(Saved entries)
_ _ _

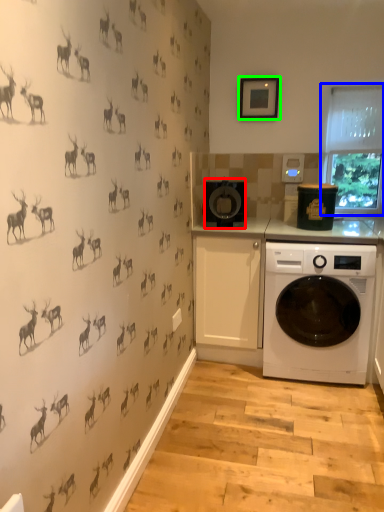
Question: Which is farther away from appliance (highlighted by a red box)? window screen (highlighted by a blue box) or picture frame (highlighted by a green box)?

Choices:
 (A) window screen
 (B) picture frame

Answer: (A)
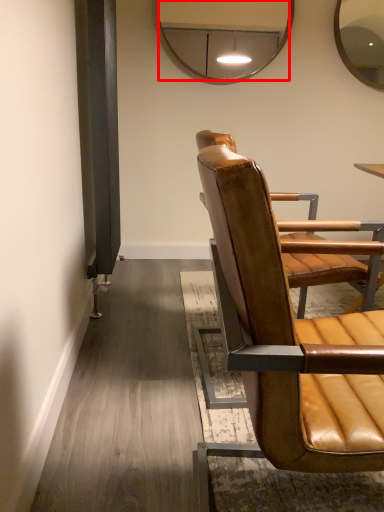
Question: From the image's perspective, where is mirror (annotated by the red box) located in relation to chair in the image?

Choices:
 (A) below
 (B) above

Answer: (B)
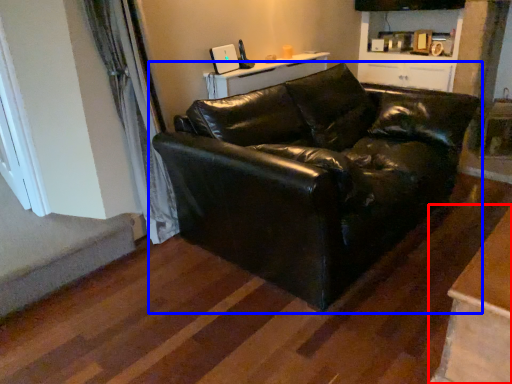
Question: Which object appears farthest to the camera in this image, table (highlighted by a red box) or studio couch (highlighted by a blue box)?

Choices:
 (A) table
 (B) studio couch

Answer: (B)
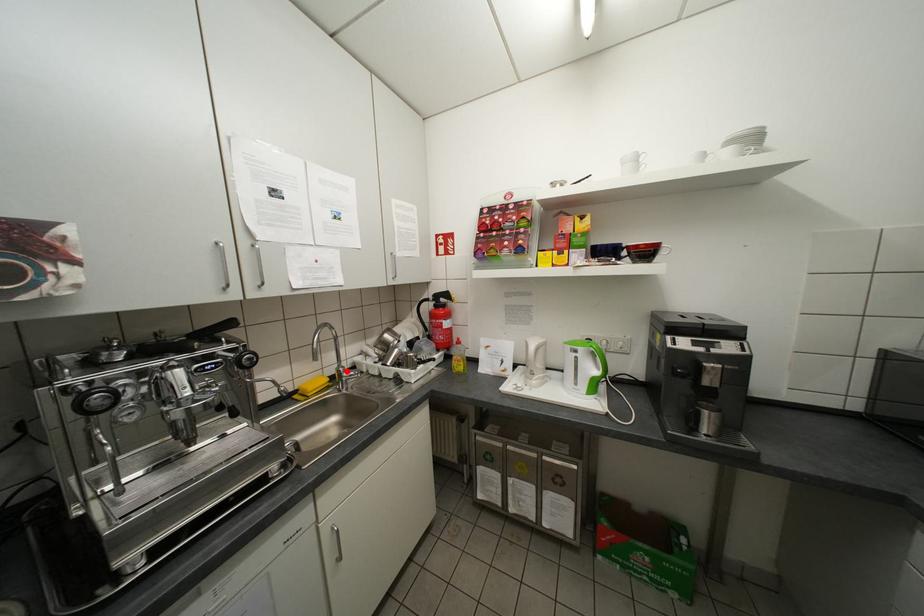
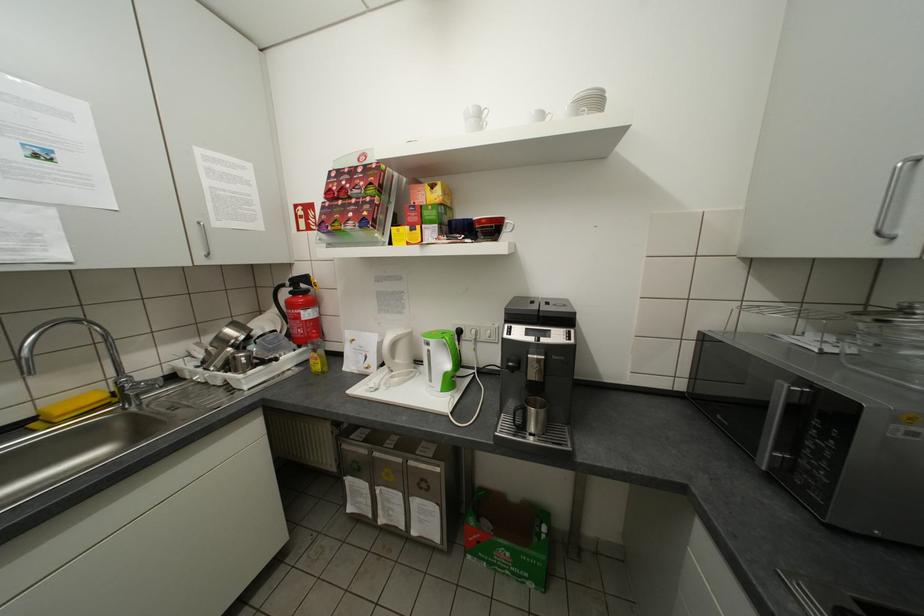
In the second image, find the point that corresponds to the highlighted location in the first image.

(126, 383)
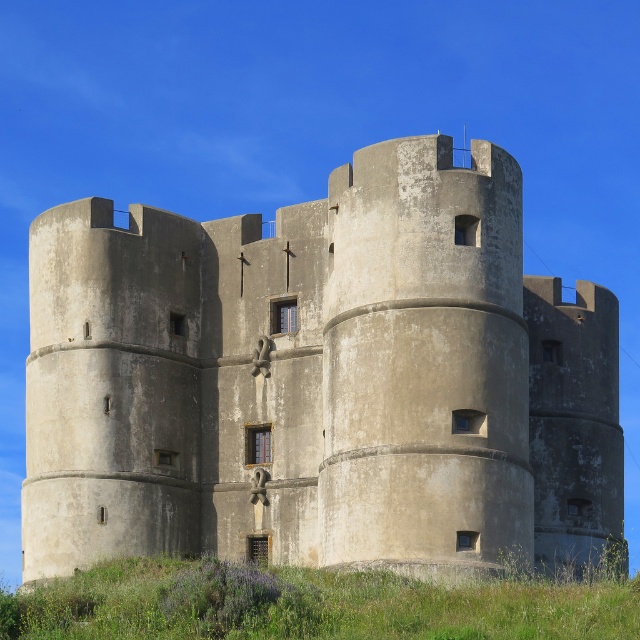
In the scene shown: You are a tourist standing in front of the beige stone castle at center. You want to take a photo that captures the entire structure. Considering the distance between you and the castle, is it possible to capture the entire castle in one frame without moving your position?

The distance between you and the beige stone castle at center is 188.57 feet. At this distance, it should be possible to capture the entire castle in one frame without needing to move, as most cameras have a wide enough angle to accommodate such a view when the subject is sufficiently far away.

You are a drone operator tasked with capturing aerial footage of the historic stone castle. You need to fly your drone from the point at coordinate point at (252,516) to a second point that is 70.63 meters away. Given the castle is surrounded by a moat, can you confirm if the drone can safely navigate this distance without crossing the moat?

The two points are 70.63 meters apart, so the drone can safely navigate this distance as it doesn not require crossing the moat.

_ _ _

* Your assignment: Return all of the material above line for line, unchanged, but omit the pictures.

* The answer:
Question: Which is farther away from appliance (highlighted by a red box)? window screen (highlighted by a blue box) or picture frame (highlighted by a green box)?

Choices:
 (A) window screen
 (B) picture frame

Answer: (A)
Question: From the image's perspective, where is mirror (annotated by the red box) located in relation to chair in the image?

Choices:
 (A) below
 (B) above

Answer: (B)
Question: Which object appears farthest to the camera in this image, table (highlighted by a red box) or studio couch (highlighted by a blue box)?

Choices:
 (A) table
 (B) studio couch

Answer: (B)
In the second image, find the point that corresponds to the highlighted location in the first image.

(126, 383)
In the scene shown: You are a tourist standing in front of the beige stone castle at center. You want to take a photo that captures the entire structure. Considering the distance between you and the castle, is it possible to capture the entire castle in one frame without moving your position?

The distance between you and the beige stone castle at center is 188.57 feet. At this distance, it should be possible to capture the entire castle in one frame without needing to move, as most cameras have a wide enough angle to accommodate such a view when the subject is sufficiently far away.

You are a drone operator tasked with capturing aerial footage of the historic stone castle. You need to fly your drone from the point at coordinate point at (252,516) to a second point that is 70.63 meters away. Given the castle is surrounded by a moat, can you confirm if the drone can safely navigate this distance without crossing the moat?

The two points are 70.63 meters apart, so the drone can safely navigate this distance as it doesn not require crossing the moat.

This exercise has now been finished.